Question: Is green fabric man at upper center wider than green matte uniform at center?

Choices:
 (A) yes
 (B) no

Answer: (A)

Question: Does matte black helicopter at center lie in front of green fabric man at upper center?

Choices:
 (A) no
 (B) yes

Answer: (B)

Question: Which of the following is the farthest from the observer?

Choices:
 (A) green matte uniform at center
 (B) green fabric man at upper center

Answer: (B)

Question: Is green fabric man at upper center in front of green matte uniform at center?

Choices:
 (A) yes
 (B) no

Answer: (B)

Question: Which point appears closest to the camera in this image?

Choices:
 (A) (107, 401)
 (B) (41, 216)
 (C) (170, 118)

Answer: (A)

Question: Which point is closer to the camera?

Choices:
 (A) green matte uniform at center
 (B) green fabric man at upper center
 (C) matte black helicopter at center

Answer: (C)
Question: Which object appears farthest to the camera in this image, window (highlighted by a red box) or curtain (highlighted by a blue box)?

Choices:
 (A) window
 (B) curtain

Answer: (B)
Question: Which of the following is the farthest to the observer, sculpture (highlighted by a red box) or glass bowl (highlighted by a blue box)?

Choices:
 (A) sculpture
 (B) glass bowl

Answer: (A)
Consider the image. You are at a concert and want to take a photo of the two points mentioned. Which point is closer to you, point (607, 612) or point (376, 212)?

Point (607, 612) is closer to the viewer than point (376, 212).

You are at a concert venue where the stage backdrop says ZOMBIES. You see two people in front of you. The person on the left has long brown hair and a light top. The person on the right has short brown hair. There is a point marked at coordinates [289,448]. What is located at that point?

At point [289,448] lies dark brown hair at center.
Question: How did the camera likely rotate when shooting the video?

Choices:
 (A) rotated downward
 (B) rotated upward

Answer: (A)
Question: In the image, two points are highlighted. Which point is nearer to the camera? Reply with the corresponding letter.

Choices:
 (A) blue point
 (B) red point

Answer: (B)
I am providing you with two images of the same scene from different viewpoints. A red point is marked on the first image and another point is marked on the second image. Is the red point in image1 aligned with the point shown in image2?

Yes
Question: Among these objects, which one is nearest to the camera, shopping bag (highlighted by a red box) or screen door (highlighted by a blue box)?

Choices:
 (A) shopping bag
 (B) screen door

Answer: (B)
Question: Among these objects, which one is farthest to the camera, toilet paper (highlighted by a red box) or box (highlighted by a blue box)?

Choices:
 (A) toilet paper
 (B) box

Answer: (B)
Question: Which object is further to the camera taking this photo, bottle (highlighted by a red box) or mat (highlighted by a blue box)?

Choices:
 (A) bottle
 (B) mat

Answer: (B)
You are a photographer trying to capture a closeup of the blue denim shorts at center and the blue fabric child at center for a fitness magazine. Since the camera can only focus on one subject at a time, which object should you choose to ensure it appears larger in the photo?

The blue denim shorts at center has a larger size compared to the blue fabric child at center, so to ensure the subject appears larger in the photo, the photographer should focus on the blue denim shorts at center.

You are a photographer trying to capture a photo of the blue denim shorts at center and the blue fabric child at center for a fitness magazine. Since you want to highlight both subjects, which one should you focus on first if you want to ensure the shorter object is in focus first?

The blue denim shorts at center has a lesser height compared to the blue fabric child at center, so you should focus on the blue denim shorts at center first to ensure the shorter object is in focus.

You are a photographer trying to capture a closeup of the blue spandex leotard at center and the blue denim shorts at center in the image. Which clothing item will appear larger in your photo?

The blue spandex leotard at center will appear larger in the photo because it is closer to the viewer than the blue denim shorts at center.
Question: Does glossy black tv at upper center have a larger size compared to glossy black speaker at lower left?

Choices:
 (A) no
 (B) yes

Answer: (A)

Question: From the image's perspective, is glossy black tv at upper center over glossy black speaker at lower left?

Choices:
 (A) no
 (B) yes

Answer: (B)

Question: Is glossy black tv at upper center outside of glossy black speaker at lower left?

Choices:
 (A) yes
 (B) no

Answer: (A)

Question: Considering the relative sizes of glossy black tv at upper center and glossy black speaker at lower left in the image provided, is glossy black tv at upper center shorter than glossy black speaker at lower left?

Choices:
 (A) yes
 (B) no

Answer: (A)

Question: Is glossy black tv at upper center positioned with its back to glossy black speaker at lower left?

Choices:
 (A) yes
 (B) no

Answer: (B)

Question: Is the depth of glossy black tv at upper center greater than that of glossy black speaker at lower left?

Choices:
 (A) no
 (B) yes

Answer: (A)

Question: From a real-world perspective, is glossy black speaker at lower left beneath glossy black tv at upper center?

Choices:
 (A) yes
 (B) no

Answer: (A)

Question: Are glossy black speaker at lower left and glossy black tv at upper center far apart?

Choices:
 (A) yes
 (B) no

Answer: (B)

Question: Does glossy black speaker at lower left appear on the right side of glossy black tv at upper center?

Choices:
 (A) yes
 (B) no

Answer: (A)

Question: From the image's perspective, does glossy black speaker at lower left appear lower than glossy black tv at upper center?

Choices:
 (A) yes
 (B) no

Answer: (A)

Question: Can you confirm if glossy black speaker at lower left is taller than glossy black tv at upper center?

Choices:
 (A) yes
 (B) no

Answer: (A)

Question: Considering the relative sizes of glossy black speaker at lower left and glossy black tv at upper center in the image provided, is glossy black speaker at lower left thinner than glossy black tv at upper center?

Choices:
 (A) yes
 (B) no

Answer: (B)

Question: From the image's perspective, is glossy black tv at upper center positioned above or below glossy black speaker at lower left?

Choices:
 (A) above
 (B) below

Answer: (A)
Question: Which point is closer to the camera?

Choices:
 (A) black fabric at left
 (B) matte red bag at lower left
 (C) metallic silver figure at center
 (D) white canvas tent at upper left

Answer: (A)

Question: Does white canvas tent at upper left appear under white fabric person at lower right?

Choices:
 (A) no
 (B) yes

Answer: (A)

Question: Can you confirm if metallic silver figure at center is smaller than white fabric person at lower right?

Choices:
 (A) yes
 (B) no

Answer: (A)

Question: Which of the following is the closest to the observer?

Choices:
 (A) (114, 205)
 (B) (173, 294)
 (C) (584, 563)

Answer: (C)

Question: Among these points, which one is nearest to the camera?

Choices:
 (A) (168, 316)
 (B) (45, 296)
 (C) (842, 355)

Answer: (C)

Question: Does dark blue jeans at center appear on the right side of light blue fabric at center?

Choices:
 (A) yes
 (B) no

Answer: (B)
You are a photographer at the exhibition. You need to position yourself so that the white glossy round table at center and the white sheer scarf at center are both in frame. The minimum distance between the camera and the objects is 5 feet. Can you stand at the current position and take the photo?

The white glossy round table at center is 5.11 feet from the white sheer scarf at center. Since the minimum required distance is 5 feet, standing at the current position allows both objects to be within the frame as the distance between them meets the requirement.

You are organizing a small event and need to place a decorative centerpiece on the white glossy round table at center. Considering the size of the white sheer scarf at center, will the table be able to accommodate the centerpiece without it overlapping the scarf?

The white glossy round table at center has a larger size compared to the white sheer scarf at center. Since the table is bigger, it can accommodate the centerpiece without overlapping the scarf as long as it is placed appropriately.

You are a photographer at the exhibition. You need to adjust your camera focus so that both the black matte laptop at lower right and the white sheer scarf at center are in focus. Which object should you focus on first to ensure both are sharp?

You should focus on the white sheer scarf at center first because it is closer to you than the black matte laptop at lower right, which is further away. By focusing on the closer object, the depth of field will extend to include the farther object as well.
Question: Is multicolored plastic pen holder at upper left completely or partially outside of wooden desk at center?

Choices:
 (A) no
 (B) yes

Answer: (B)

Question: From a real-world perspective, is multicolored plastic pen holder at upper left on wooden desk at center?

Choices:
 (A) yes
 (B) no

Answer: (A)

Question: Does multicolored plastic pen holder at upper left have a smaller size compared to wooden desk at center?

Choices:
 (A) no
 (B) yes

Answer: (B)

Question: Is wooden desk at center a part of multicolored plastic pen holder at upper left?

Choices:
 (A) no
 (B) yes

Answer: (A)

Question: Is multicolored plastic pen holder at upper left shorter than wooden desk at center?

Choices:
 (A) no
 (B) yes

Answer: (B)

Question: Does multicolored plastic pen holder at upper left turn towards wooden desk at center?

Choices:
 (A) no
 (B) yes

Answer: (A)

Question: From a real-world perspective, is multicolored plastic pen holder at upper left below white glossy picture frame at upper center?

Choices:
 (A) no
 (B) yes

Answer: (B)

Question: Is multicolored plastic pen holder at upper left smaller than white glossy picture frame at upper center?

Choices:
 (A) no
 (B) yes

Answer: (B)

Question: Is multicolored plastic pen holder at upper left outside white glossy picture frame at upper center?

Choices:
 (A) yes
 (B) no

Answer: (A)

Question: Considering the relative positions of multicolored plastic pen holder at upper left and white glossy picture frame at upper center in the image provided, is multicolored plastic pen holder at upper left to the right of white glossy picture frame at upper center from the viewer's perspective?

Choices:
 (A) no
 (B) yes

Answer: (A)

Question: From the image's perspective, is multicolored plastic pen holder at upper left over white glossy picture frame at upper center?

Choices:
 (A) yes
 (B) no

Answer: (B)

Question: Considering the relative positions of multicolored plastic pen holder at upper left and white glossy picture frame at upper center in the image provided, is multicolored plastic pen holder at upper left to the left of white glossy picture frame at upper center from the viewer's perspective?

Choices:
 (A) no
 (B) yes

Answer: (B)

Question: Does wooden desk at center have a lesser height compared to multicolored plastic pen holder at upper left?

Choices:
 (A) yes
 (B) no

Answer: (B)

= = = =

→ **WHAT IS BEING ASKED**: Copy the entries from the very beginning through the line containing "Point (607, 612) is", that line included, reproducing each line verbatim.

→ **COMPLETE ANSWER**:
Question: Is green fabric man at upper center wider than green matte uniform at center?

Choices:
 (A) yes
 (B) no

Answer: (A)

Question: Does matte black helicopter at center lie in front of green fabric man at upper center?

Choices:
 (A) no
 (B) yes

Answer: (B)

Question: Which of the following is the farthest from the observer?

Choices:
 (A) green matte uniform at center
 (B) green fabric man at upper center

Answer: (B)

Question: Is green fabric man at upper center in front of green matte uniform at center?

Choices:
 (A) yes
 (B) no

Answer: (B)

Question: Which point appears closest to the camera in this image?

Choices:
 (A) (107, 401)
 (B) (41, 216)
 (C) (170, 118)

Answer: (A)

Question: Which point is closer to the camera?

Choices:
 (A) green matte uniform at center
 (B) green fabric man at upper center
 (C) matte black helicopter at center

Answer: (C)
Question: Which object appears farthest to the camera in this image, window (highlighted by a red box) or curtain (highlighted by a blue box)?

Choices:
 (A) window
 (B) curtain

Answer: (B)
Question: Which of the following is the farthest to the observer, sculpture (highlighted by a red box) or glass bowl (highlighted by a blue box)?

Choices:
 (A) sculpture
 (B) glass bowl

Answer: (A)
Consider the image. You are at a concert and want to take a photo of the two points mentioned. Which point is closer to you, point (607, 612) or point (376, 212)?

Point (607, 612) is closer to the viewer than point (376, 212).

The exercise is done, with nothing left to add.